Problem
Show every line of the records that contains the string "bass", matching its case exactly.
-- begin Supplied data --
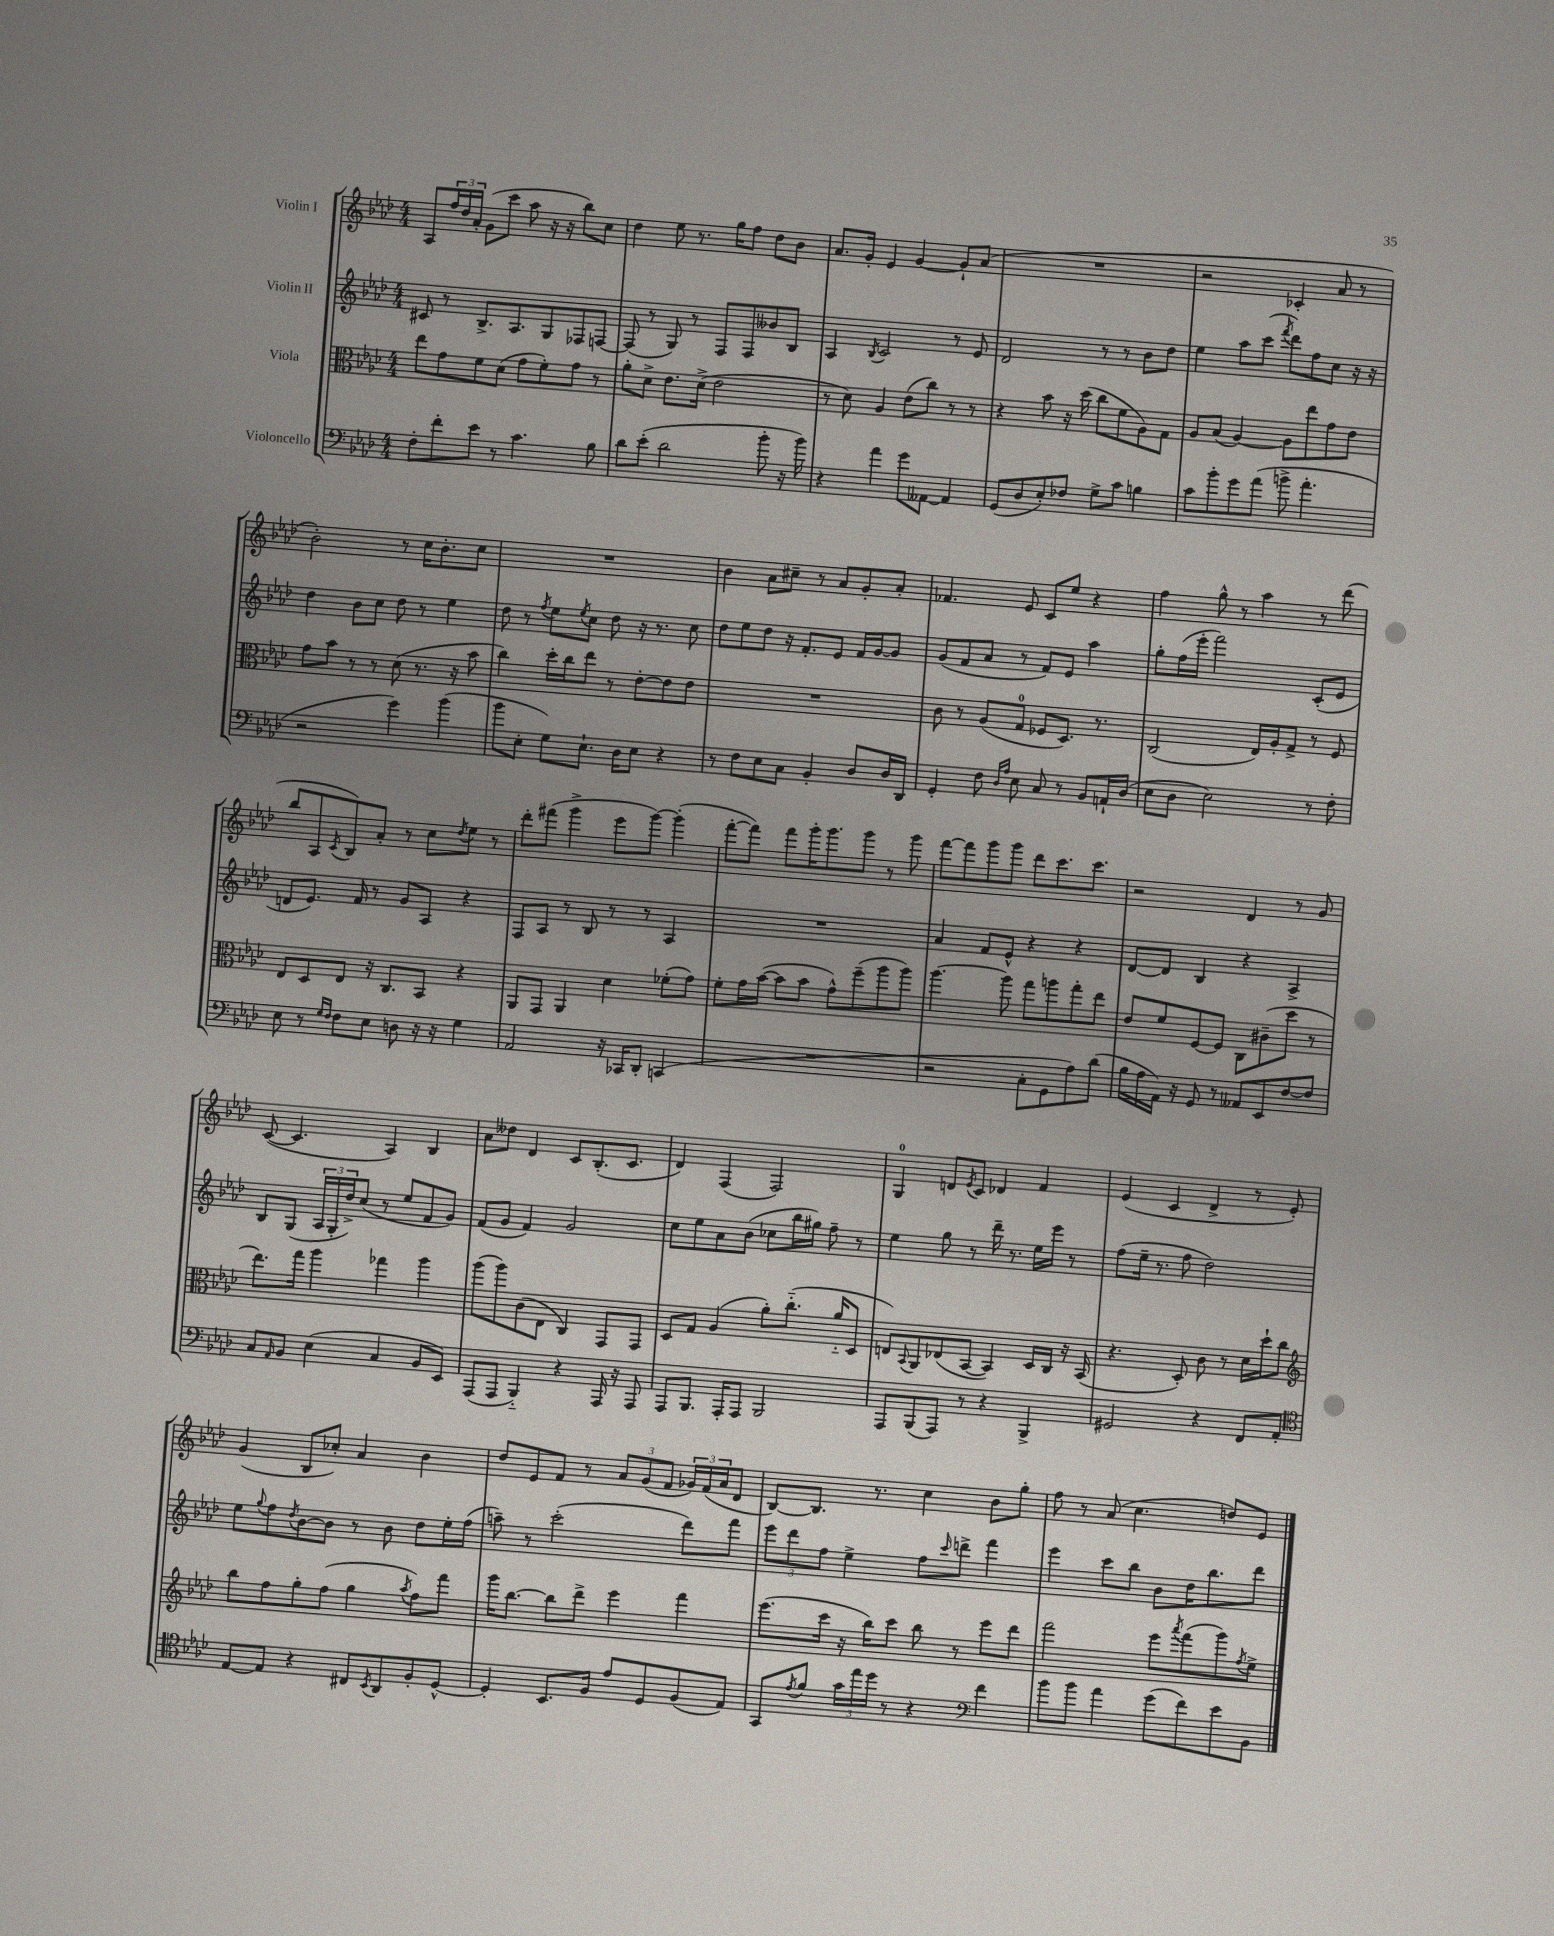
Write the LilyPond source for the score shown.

<<
\new StaffGroup <<
\new Staff = "s0" \with { instrumentName = "Violin I" } {
    \clef treble \key aes \major \numericTimeSignature \time 4/4
    aes8 \tuplet 3/2 { f''16 des''16 aes'16-. } g'8( c'''8 aes''8 r16 r16 bes''8) c''8 |
    des''4 ees''8 r8. g''16 f''8 des''8 bes'8 |
    aes'8. g'16-. ees'4 g'4~ g'8-! aes'8( |
    R1 |
    r2 ces'4-. aes'8 r8 |
    bes'2-.) r8 c''16 bes'8.-. c''8 |
    R1 |
    bes'4 aes'8 cis''8-- r8 aes'8 g'8-. aes'8-. |
    fes'4. ees'8 c'8 ees''8 r4 |
    f''4 g''8-^ r8 aes''4 r8 des'''8( |
    bes''8 aes8 \acciaccatura { c'8 } bes8) aes'8-. r8 c''8 \acciaccatura { des''8 } ees''8 r8 |
    des'''8-. fis'''8( g'''4-> ees'''8 g'''8~) g'''4-.( |
    f'''8~-. f'''8) f'''8 g'''16-. g'''8. g'''8 r8 g'''8 |
    f'''8~ f'''8 g'''8 g'''8 des'''8 c'''8. c'''8. |
    r2 des'4 r8 g'8 |
    c'8~( c'4. aes4) bes4 |
    aes'8 deses''8 des'4 c'8 bes8.-.( c'8. |
    des'4) f4( f2) |
    g4-0 d'8 \acciaccatura { ees'8 } c'8 des'4 f'4 |
    ees'4( c'4 des'4-> r8 ees'8-.) |
    g'4( bes8 ces''8-.) aes'4 bes'4 |
    des''8 ees'8 f'8 r8 \tuplet 3/2 { aes'8 g'8( f'8 } \tuplet 3/2 { ges'16) f'16( aes'16 } des'8 |
    bes8~) bes8. r8. c''4 bes'8 g''8-. |
    f''8 r8 aes'8( c''4. d''8) ees'8 \bar "|." |
}
\new Staff = "s1" \with { instrumentName = "Violin II" } {
    \clef treble \key aes \major \numericTimeSignature \time 4/4
    cis'8 r8 bes8.-> aes8. g8 fes8 f8~ |
    f8( r8 g8) r8 f8 f8 beses'8 bes8 |
    aes4 \acciaccatura { bes8 } c'2 r8 ees'8 |
    des'2 r8 r8 bes'8 des''8 |
    ees''4 aes''8 c'''8( \acciaccatura { f'''8 } des'''8) f''8 c''8 r16 r16 |
    des''4 bes'8 c''8 des''8 r8 ees''4 |
    des''8 r8 \acciaccatura { f''8 } ees''8 \acciaccatura { ees''8 } c''8 des''8 r16 r8. c''8 |
    des''8 ees''8 des''8 r16 f'8.-. ees'8 f'16 g'16~ g'8 |
    g'8( f'8 aes'8 r8 f'8) ees'8 aes''4 |
    g''8-. f''16( ees'''16-. f'''2) c'8-.( ees'8 |
    d'8 ees'8.) f'16 r8 g'8 aes8 r4 |
    f8 aes8 r8 bes8 r8 r8 aes4 |
    R1 |
    aes'4 f'8 ees'8-^ r4 r4 |
    des'8~ des'8 bes4 r4 aes4-> |
    bes8 g8( \tuplet 3/2 { aes16 g16-. des''16->) } c''8( r8 ees''8 f'8 g'8) |
    f'8( g'8 f'4) g'2 |
    c''8 ees''8 aes'8 bes'8( ces''8 bes''16 gis''16) f''8-- r8 |
    ees''4 g''8 r8 des'''16-- r8. ees''16 ees'''16 r8 |
    f''8( ees''16-- r8. f''8 des''2) |
    ees''8 \appoggiatura { g''8 } f''8 \acciaccatura { des''8 } bes'8~ bes'8 r8 bes'8 des''8 ees''16-. f''16( |
    a''8--) r8 c'''2-.( des'''8) f'''8 |
    \tuplet 3/2 { ees'''8 des'''8 f''8 } ees''4-> f''8 \grace { c'''16 } d'''8-> f'''4 |
    ees'''4 c'''8 bes''8 bes'8 des''16 bes''8. des'''8 \bar "|." |
}
\new Staff = "s2" \with { instrumentName = "Viola" } {
    \clef alto \key aes \major \numericTimeSignature \time 4/4
    ees''8 g'8 f'8 des'8( g'8 f'8-.) g'8 r8 |
    aes'8-. des'8-> ees'8. des'16->( ees'2 |
    r8 des'8) aes4 ees'8( c''8) r8 r8 |
    r4 bes'8 r16 des''16( c''8 f'8 aes8) g8 |
    aes8 bes8( aes4~) aes8 ees''8 g'8 ees'8 |
    g'8 bes'8 r8 r8 des'8( r8. r16 bes'8 |
    c''4) des''16-. c''16 ees''8 r8 ees'8~-. ees'8 ees'8 |
    R1 |
    c'8 r8 aes8( g8-0 fes8 des8.) r8. |
    c2( ees16) aes16-. g8-> r8 f8 |
    ees8 des8 ees8 r16 c8. bes,8 r4 |
    aes,8 g,8 aes,4 des'4 fes'8-.( g'8) |
    f'8-. g'16 bes'16~( bes'8 bes'8 g'8-^) f''8--( aes''8 aes''8) |
    aes''4.~ aes''8 g''8 a''8 g''8-. ees''8 |
    ees'8 f'8 f8~ f8 c8 cis'8--( des''8 r8 |
    ees''8.) g''16 aes''4 ges''4 aes''4 |
    aes''8( aes''8) c'8( ees8 c4) g,8 g,8 |
    des8 g8 aes4( aes'8-.) c''8.-_( aes'16-_ des8 |
    e8) \appoggiatura { bes,8 } aes,8 ees8( bes,8~ bes,4) des16 c16 r16 bes,16( |
    r4. des8-.) c'8 r8 des'16 des''16-! c''8 |
    \clef treble bes''8 f''8 g''8-. f''8( g''4 \acciaccatura { aes''8 } f''8) f'''8 |
    g'''16 bes''8.~ bes''8 des'''8-> ees'''4 f'''4 |
    ees'''8.( c'''16 r16 bes''16) c'''8 bes''8 r8 ees'''8 des'''8 |
    f'''2 ees'''8 \acciaccatura { aes'''8 } f'''8( g'''8) \acciaccatura { f''8 } ees''8-> \bar "|." |
}
\new Staff = "s3" \with { instrumentName = "Violoncello" } {
    \clef bass \key aes \major \numericTimeSignature \time 4/4
    f8-. f'8-. ees'8 r8 c'4. bes8 |
    des'8 ees'8-.( des'2 bes'8-. r16 bes'16) |
    r4 aes'4 g'8 aeses,8~ aeses,4 |
    g,8( des8 ees8-.) fes8 g8-> c'8 b4 |
    c'8 bes'8-. g'8 aes'8( b'8-> aes'4.-. |
    r2 g'4) bes'4( |
    bes'8 ees8-. g8) ees8.-! des16 ees8 r4 |
    r8 f8 ees8 c8 bes,4-. des8 des16 des,16 |
    g,4-. f8 \grace { des16 aes16 } ees8 c8 r8 bes,8 a,16-! des16( |
    ees8 des8 ees2) r8 f8-. |
    ees8 r8 \grace { g16 f16 } f8 ees8 d8 r16 r16 g4 |
    aes,2 r16 ces,16 des,8-. c,4( |
    R1 |
    r2 c8-. g,8 aes8) des'8( |
    bes16 aes16 aes,16) r16 g,8 r8 aeses,8 ees,8 f8~ f8 |
    c8 \grace { aes,16 } bes,8 ees4( c4 bes,8 ees,8) |
    aes,,8( aes,,8 bes,,4-_) r4 aes,,16 r16 aes,,8 |
    aes,,8 bes,,8. aes,,16-. aes,,8 bes,,2 |
    aes,,8 bes,,8( aes,,8) r8 r4 bes,,4-> |
    gis,2 r4 f,8 aes,8-. |
    \clef tenor ees8~ ees8 r4 cis8 \acciaccatura { bes,8 } aes,8 f8-. des8~-^ |
    des4-. bes,8. f16 ees'8 des8 f8( ees8) |
    g,8 \acciaccatura { ees'8 } f'8 \tuplet 3/2 { g'16 ees''16 des''16 } r8 r4 \clef bass f'4 |
    bes'8 bes'8 aes'4 g'8( f'8) ees'8 bes,8 \bar "|." |
}
>>
>>
\layout { \context { \Score \remove "Bar_number_engraver" } }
-- end Supplied data --
Reply
    \clef bass \key aes \major \numericTimeSignature \time 4/4
    g,8 \acciaccatura { ees'8 } f'8 \tuplet 3/2 { g'16 ees''16 des''16 } r8 r4 \clef bass f'4 |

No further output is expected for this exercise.